## Supplied material
════════════════════

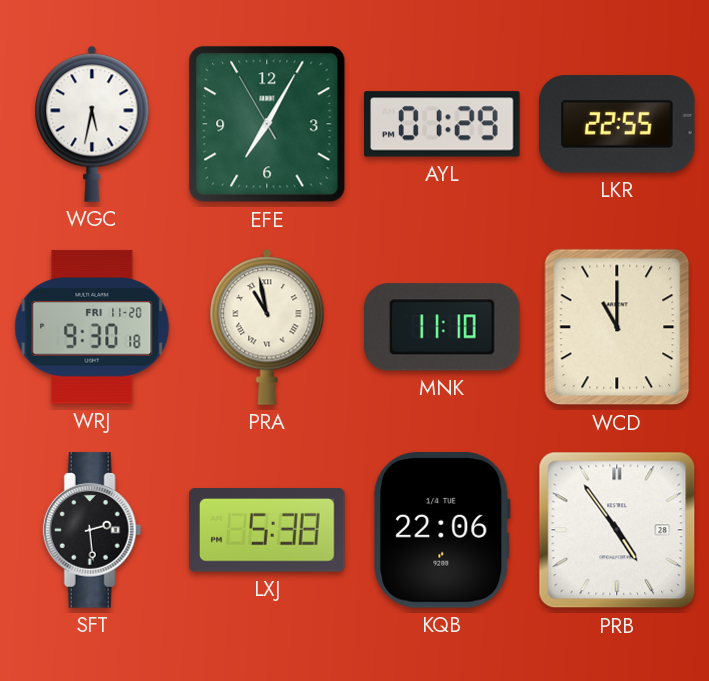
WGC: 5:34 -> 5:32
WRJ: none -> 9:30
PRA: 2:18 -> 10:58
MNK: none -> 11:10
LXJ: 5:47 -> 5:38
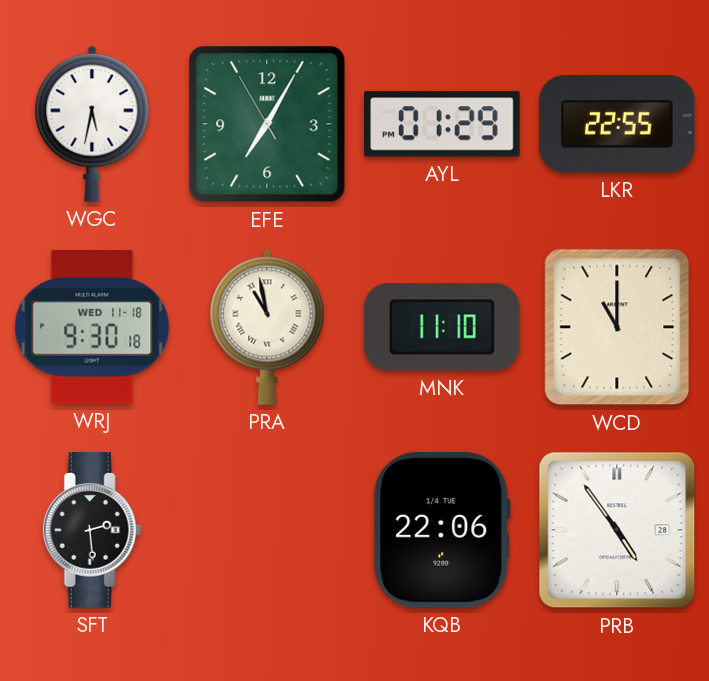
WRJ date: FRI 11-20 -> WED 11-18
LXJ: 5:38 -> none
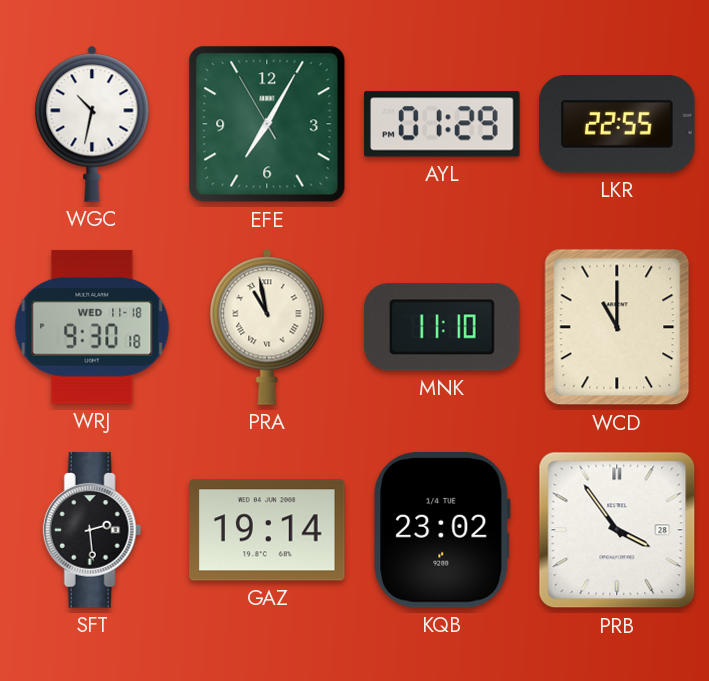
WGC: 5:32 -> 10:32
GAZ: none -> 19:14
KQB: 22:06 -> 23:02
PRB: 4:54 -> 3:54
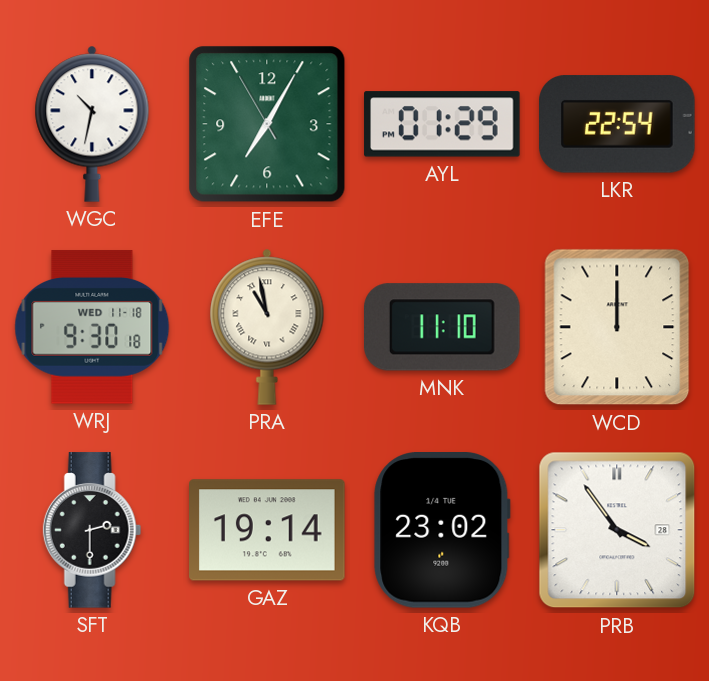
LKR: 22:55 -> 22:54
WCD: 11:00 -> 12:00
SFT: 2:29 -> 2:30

════════════════════

## Set exercise
Extract each line of the records above that contains the word "none", reproducing those lines in full.

## Full response
WRJ: none -> 9:30
MNK: none -> 11:10
LXJ: 5:38 -> none
GAZ: none -> 19:14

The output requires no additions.